Saved entries:
+--

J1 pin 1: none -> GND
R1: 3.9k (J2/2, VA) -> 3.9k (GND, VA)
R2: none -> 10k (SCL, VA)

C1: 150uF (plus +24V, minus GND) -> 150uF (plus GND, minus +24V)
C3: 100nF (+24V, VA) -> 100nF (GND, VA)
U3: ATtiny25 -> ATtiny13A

+--

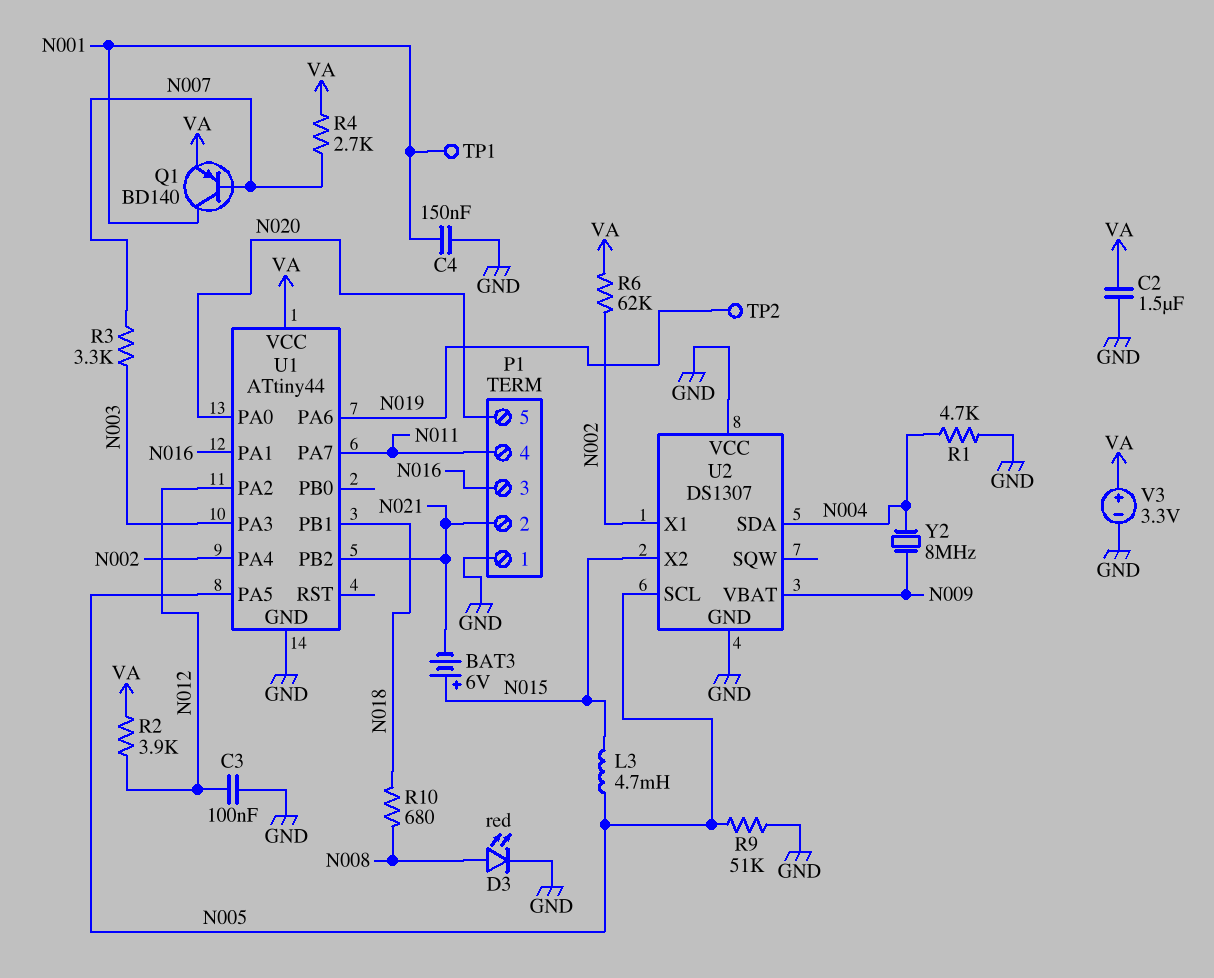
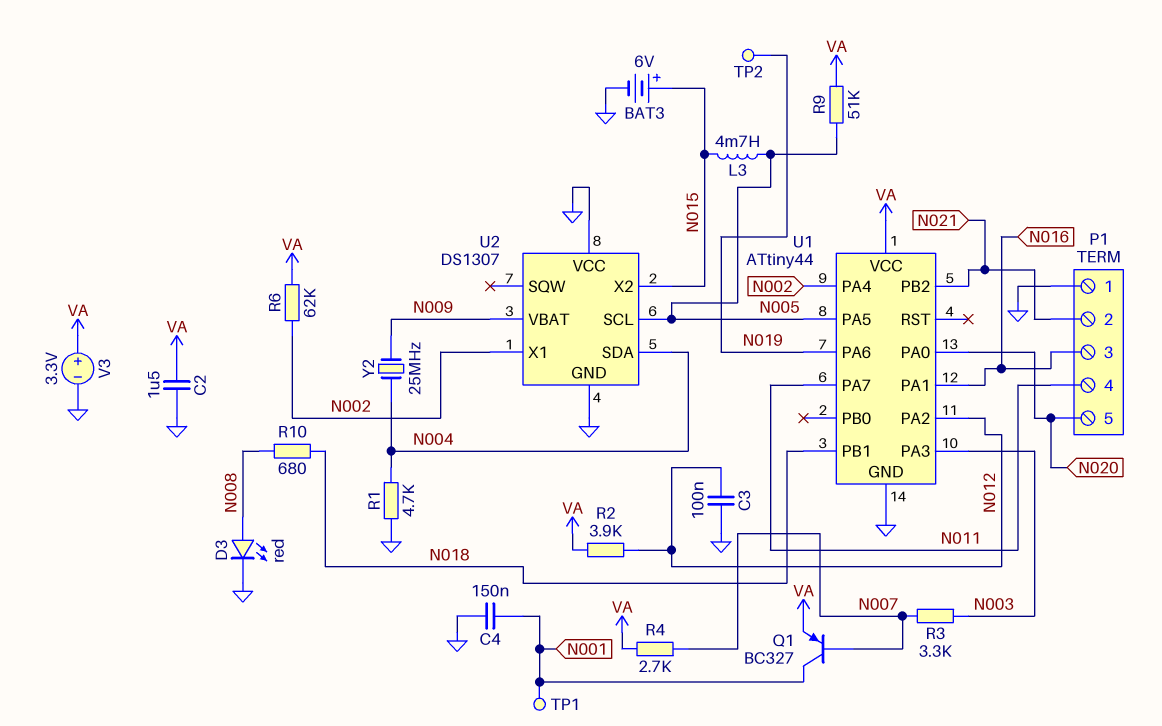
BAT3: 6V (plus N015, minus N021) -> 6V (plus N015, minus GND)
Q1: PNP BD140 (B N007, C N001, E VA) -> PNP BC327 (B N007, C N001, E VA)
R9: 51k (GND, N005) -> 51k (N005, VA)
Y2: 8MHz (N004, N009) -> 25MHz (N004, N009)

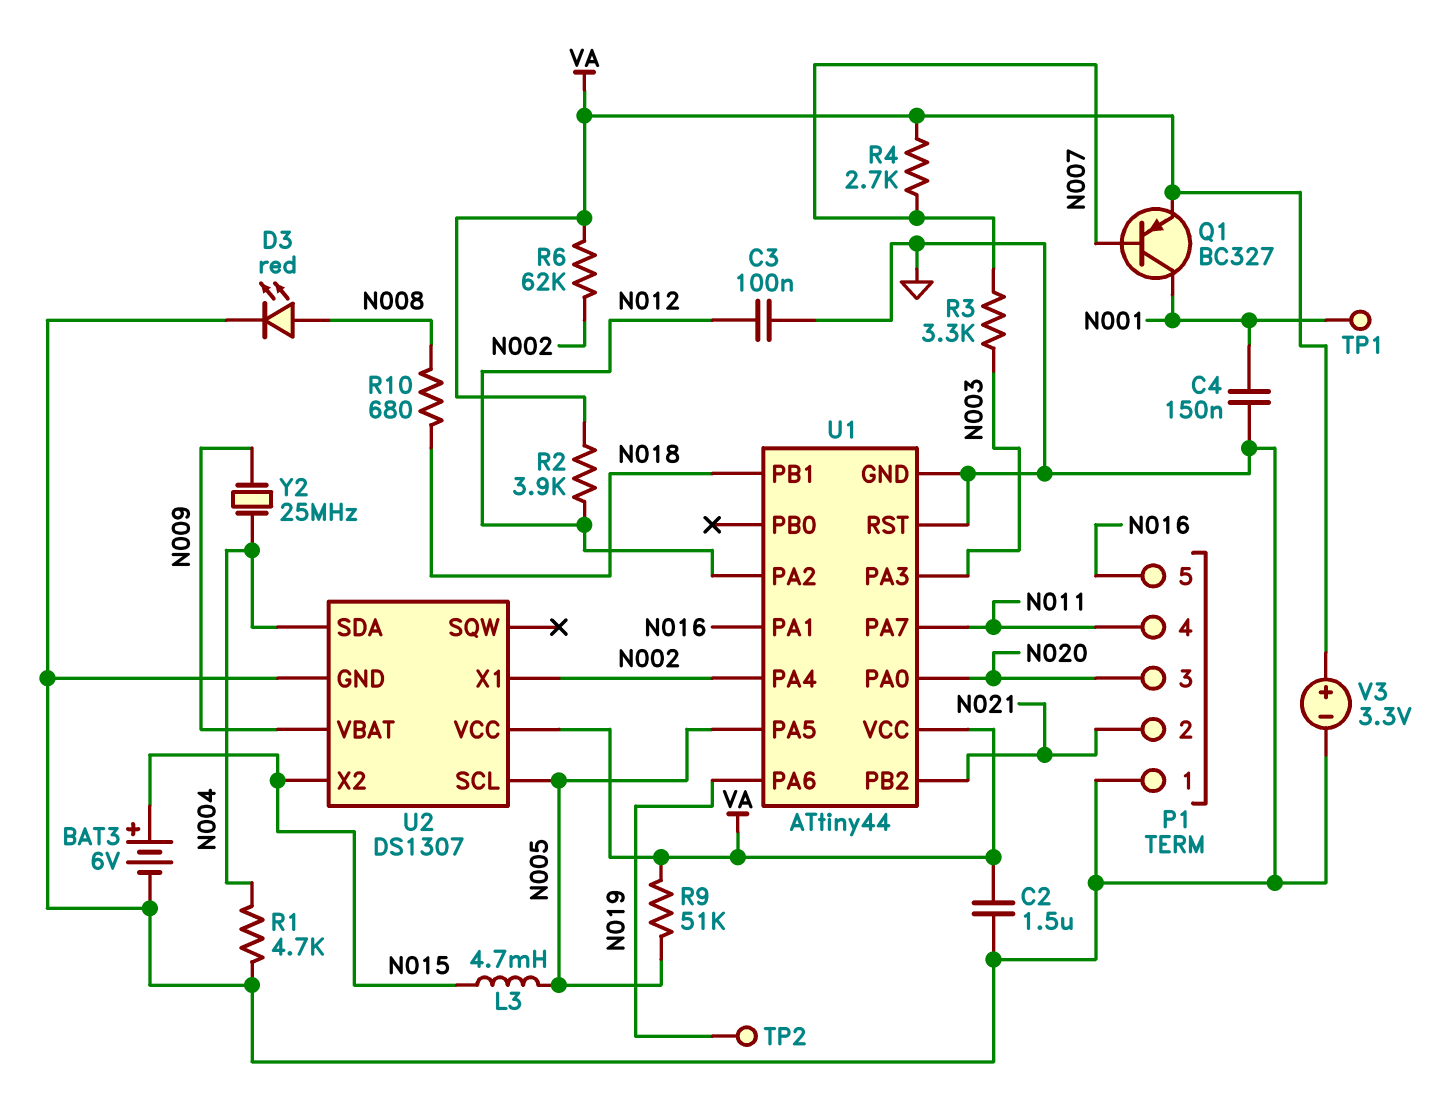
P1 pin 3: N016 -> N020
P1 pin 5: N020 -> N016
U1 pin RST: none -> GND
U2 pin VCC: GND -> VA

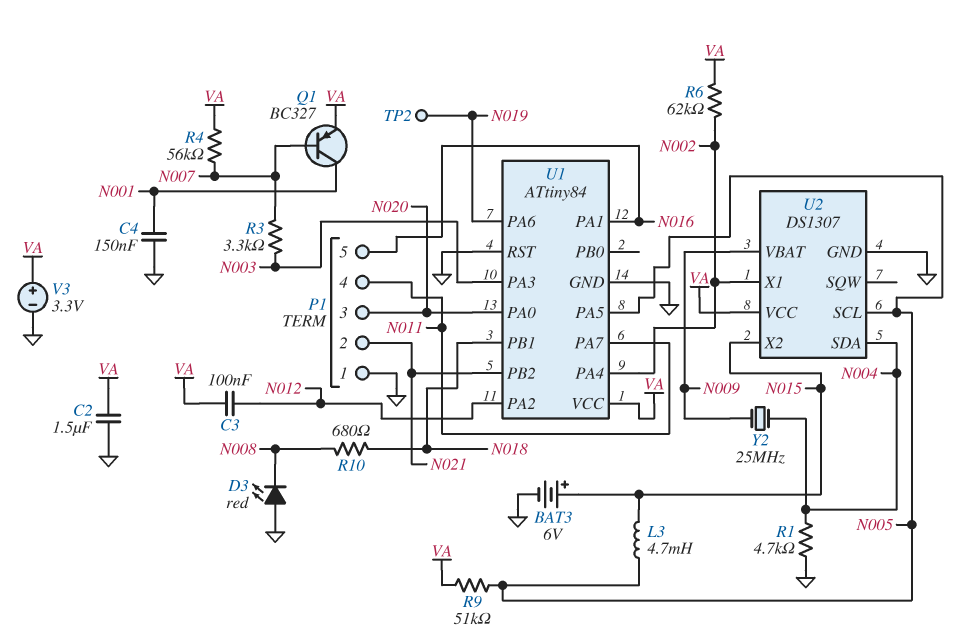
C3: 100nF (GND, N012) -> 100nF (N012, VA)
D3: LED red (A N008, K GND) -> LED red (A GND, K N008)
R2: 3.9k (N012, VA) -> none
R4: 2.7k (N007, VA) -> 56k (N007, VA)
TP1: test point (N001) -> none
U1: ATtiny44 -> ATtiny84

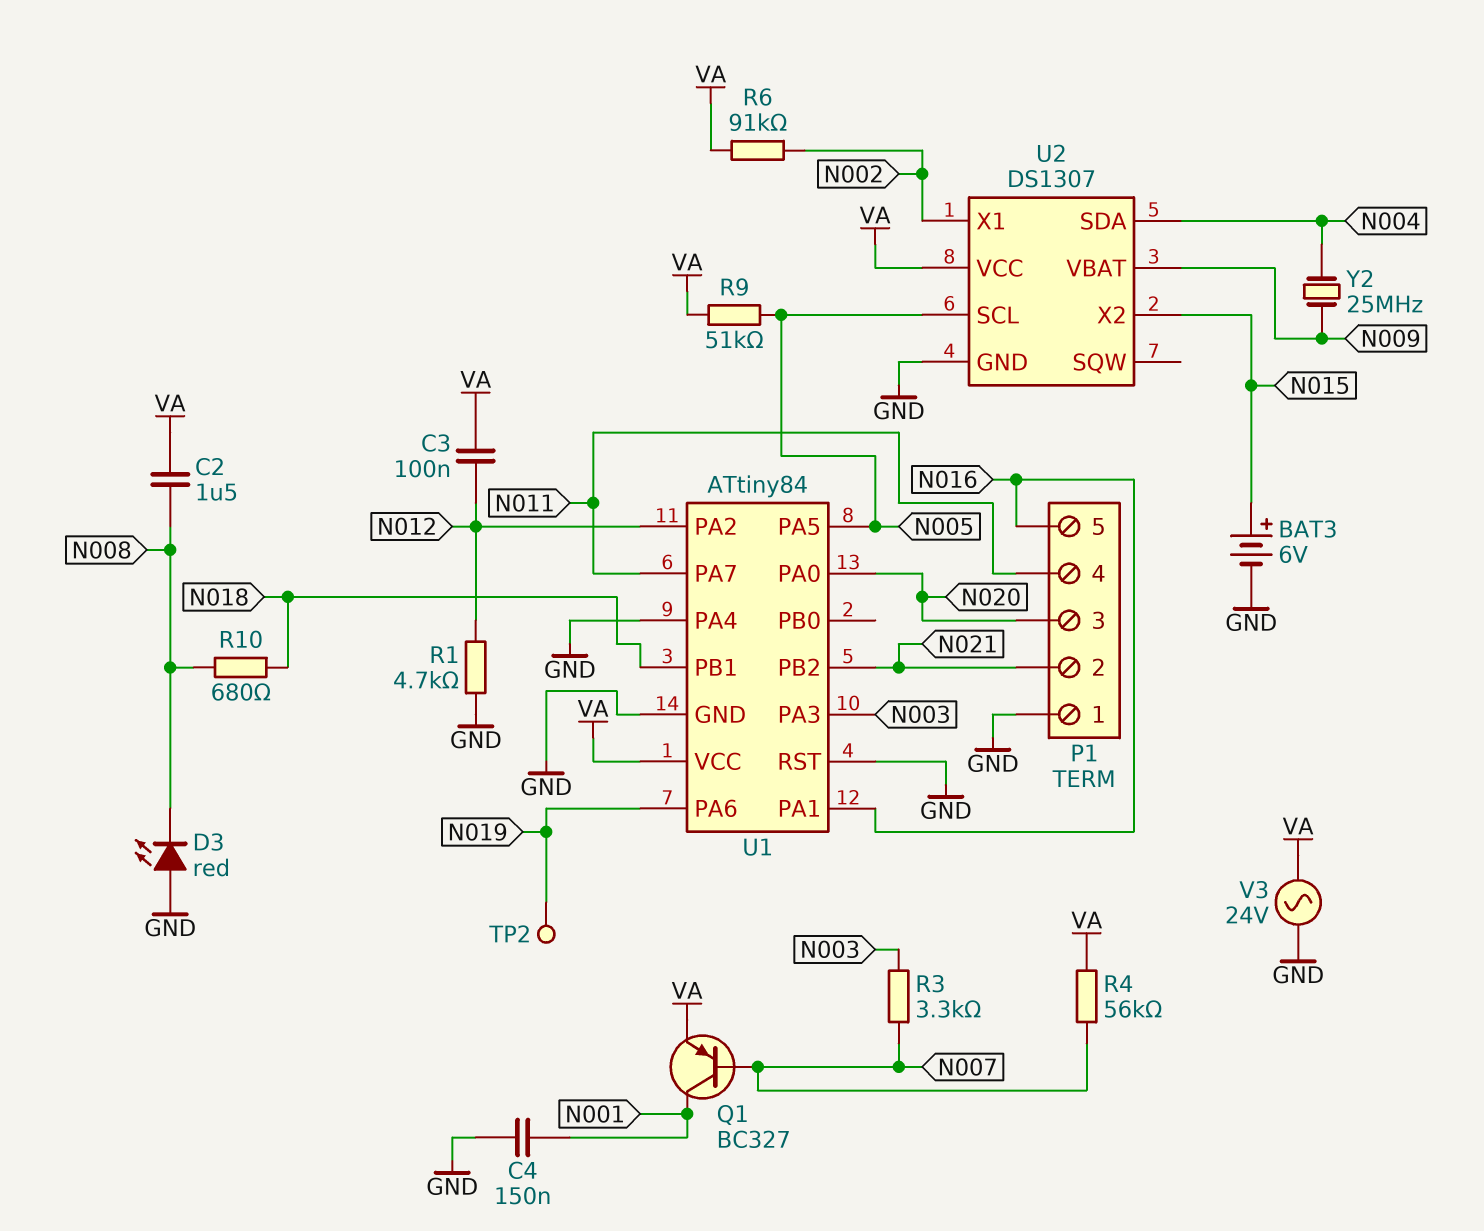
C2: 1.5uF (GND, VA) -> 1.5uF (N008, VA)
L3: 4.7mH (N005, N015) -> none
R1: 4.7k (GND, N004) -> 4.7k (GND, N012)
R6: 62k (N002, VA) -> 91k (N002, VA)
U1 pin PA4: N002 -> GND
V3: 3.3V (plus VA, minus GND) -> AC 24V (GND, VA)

+--

DESCRIPTION OF THE TASK: Every line above from the one with "U1 pin RST: none -> GND" down to the one with "V3: 3.3V (plus" must be written out exactly, and no picture may appear.

TASK RESULT:
U1 pin RST: none -> GND
U2 pin VCC: GND -> VA

C3: 100nF (GND, N012) -> 100nF (N012, VA)
D3: LED red (A N008, K GND) -> LED red (A GND, K N008)
R2: 3.9k (N012, VA) -> none
R4: 2.7k (N007, VA) -> 56k (N007, VA)
TP1: test point (N001) -> none
U1: ATtiny44 -> ATtiny84

C2: 1.5uF (GND, VA) -> 1.5uF (N008, VA)
L3: 4.7mH (N005, N015) -> none
R1: 4.7k (GND, N004) -> 4.7k (GND, N012)
R6: 62k (N002, VA) -> 91k (N002, VA)
U1 pin PA4: N002 -> GND
V3: 3.3V (plus VA, minus GND) -> AC 24V (GND, VA)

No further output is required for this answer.